** Your objective **
Which lines in the items below contain the string "acciaccatura"? Show each of those lines in full.

** Stored data **
------------------------

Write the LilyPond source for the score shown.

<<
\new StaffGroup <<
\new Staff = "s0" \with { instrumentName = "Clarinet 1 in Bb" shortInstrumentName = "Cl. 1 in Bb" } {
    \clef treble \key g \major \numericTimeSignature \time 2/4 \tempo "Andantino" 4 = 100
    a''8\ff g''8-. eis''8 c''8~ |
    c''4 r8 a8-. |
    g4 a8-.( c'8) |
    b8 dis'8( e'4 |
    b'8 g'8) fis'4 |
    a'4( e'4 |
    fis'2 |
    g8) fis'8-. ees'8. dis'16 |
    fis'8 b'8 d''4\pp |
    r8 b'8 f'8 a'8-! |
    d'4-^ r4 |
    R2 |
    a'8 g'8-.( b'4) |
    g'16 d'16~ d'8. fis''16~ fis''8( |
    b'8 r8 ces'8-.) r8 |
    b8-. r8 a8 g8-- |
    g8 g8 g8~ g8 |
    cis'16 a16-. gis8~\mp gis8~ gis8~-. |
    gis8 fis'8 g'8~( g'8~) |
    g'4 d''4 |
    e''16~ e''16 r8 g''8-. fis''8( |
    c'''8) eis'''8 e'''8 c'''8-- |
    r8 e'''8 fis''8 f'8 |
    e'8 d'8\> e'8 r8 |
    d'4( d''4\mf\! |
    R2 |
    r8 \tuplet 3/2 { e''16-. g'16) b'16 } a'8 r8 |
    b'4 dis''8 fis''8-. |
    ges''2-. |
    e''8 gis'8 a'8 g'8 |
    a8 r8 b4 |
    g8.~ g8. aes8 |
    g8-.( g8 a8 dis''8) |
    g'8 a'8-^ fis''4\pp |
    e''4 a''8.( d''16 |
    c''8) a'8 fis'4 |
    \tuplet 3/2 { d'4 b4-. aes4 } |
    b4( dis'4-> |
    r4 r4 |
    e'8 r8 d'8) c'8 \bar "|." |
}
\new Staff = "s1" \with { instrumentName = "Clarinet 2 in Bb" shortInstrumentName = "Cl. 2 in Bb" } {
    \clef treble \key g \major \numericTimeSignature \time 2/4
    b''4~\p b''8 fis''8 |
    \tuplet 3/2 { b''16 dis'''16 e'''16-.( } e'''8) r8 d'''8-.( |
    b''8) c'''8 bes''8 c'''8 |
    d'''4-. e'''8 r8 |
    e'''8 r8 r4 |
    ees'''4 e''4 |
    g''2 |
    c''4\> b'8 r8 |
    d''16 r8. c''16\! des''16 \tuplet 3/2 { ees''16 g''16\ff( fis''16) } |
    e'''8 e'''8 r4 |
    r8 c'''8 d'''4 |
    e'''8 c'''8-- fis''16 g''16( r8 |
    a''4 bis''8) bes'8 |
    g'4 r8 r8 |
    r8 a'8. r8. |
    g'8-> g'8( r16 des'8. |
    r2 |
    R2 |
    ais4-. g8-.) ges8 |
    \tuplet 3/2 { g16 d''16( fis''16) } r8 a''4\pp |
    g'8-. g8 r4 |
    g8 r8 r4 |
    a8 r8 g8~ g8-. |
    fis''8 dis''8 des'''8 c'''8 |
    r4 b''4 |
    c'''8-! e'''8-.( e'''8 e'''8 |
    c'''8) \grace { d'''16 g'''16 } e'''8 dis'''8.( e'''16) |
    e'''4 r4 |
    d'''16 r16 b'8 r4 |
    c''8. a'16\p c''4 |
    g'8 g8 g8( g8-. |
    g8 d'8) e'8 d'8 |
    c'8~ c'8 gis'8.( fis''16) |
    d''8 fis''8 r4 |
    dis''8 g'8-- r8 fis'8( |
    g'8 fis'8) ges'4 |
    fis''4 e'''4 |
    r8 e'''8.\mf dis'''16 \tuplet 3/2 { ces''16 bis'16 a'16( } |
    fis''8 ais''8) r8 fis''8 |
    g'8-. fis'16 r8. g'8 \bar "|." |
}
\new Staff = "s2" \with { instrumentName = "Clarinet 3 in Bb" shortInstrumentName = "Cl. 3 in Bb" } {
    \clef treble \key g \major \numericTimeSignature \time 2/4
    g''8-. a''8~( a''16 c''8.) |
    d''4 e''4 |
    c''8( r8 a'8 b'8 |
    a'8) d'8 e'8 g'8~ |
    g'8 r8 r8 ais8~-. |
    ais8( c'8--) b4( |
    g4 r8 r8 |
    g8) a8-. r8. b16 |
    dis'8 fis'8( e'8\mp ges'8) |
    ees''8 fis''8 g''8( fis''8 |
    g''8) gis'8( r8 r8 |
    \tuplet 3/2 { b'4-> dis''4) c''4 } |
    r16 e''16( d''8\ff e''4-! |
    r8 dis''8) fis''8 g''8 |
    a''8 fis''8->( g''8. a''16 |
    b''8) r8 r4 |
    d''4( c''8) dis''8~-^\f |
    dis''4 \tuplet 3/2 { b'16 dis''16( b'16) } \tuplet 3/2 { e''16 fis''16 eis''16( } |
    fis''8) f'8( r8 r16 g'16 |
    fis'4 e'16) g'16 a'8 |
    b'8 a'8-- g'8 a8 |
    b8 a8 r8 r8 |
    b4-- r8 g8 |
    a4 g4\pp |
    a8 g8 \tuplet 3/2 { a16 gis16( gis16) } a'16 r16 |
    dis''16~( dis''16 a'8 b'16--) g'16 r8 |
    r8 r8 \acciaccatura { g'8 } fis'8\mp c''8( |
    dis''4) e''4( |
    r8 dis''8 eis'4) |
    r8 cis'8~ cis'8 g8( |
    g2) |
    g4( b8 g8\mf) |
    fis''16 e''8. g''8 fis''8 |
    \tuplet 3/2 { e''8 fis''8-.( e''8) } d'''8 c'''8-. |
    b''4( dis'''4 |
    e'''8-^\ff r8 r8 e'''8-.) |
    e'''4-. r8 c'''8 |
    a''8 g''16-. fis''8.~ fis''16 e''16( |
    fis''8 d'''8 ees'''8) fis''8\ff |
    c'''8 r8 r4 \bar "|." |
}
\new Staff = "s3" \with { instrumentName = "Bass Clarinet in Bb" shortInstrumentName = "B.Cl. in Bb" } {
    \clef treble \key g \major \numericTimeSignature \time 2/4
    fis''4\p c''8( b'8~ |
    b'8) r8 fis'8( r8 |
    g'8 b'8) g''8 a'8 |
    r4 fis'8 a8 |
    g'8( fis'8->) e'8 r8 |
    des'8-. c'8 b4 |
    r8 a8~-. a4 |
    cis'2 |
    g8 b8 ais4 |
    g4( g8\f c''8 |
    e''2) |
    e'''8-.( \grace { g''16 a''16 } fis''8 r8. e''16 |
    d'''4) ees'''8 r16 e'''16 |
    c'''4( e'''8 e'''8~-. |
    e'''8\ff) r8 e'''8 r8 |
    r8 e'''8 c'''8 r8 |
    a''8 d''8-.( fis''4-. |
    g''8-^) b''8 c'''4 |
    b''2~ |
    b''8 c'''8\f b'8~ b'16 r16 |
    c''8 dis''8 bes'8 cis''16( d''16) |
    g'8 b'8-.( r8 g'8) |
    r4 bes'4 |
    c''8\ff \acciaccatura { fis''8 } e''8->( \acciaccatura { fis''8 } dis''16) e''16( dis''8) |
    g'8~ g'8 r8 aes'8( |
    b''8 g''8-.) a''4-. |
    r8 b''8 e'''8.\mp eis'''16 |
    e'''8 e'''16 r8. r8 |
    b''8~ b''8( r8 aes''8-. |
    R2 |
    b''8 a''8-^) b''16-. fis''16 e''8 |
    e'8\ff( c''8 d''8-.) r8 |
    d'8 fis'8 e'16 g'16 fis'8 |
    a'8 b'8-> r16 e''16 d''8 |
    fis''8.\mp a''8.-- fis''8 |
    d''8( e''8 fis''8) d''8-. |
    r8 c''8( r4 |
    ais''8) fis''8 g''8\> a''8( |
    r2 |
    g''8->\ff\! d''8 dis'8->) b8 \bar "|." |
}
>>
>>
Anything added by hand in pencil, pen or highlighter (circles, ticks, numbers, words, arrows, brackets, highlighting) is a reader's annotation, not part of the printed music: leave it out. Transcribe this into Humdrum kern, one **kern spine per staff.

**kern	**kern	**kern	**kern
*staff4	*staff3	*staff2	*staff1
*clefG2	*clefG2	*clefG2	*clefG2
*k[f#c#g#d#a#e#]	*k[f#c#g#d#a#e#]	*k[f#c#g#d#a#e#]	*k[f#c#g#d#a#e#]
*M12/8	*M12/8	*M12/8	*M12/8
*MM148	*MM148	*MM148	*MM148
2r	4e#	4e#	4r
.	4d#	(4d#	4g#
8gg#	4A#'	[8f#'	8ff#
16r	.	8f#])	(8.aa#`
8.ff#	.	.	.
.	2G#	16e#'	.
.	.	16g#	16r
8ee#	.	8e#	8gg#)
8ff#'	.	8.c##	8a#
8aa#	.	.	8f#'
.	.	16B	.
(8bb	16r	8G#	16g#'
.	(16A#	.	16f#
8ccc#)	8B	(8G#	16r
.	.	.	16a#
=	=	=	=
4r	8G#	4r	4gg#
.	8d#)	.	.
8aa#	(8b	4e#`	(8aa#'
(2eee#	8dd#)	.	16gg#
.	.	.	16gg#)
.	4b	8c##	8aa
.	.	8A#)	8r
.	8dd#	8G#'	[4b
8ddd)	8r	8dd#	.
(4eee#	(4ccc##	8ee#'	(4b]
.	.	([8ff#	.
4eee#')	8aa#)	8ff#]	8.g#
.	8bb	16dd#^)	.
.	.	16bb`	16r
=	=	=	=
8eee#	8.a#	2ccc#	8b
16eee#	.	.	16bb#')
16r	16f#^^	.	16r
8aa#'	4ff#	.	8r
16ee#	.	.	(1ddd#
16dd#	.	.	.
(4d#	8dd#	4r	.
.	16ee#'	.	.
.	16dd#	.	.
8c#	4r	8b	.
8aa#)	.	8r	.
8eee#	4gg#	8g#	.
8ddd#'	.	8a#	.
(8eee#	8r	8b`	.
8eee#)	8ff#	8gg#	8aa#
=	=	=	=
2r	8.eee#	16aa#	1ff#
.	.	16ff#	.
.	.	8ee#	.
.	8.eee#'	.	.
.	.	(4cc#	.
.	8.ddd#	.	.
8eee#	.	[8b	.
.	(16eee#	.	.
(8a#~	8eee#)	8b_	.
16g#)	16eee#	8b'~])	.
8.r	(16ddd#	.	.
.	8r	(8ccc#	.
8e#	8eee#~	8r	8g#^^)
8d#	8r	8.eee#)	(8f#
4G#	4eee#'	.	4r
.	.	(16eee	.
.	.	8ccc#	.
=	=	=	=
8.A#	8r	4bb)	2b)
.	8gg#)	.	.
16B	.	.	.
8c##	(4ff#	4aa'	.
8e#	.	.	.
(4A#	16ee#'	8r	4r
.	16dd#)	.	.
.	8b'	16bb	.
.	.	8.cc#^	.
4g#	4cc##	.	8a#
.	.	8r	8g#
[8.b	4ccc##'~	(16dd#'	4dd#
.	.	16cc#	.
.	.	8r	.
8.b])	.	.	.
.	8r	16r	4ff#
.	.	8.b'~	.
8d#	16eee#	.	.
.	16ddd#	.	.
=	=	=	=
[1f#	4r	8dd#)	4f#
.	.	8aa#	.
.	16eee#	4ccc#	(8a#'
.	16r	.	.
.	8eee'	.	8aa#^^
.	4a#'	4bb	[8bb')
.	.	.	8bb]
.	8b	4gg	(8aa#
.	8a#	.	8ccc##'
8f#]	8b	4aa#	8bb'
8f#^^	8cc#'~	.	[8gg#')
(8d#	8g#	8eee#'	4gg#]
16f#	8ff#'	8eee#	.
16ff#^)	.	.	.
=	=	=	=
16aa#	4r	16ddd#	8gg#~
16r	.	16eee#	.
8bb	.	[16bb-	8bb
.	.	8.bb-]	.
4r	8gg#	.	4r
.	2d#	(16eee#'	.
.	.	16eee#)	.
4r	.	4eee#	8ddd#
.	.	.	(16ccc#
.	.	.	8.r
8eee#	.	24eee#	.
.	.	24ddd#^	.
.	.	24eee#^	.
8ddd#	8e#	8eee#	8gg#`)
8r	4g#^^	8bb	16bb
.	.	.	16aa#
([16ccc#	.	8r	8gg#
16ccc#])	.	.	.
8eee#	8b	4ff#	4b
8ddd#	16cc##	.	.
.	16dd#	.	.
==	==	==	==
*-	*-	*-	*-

------------------------

** Exercise response **
    r8 r8 \acciaccatura { g'8 } fis'8\mp c''8( |
    c''8\ff \acciaccatura { fis''8 } e''8->( \acciaccatura { fis''8 } dis''16) e''16( dis''8) |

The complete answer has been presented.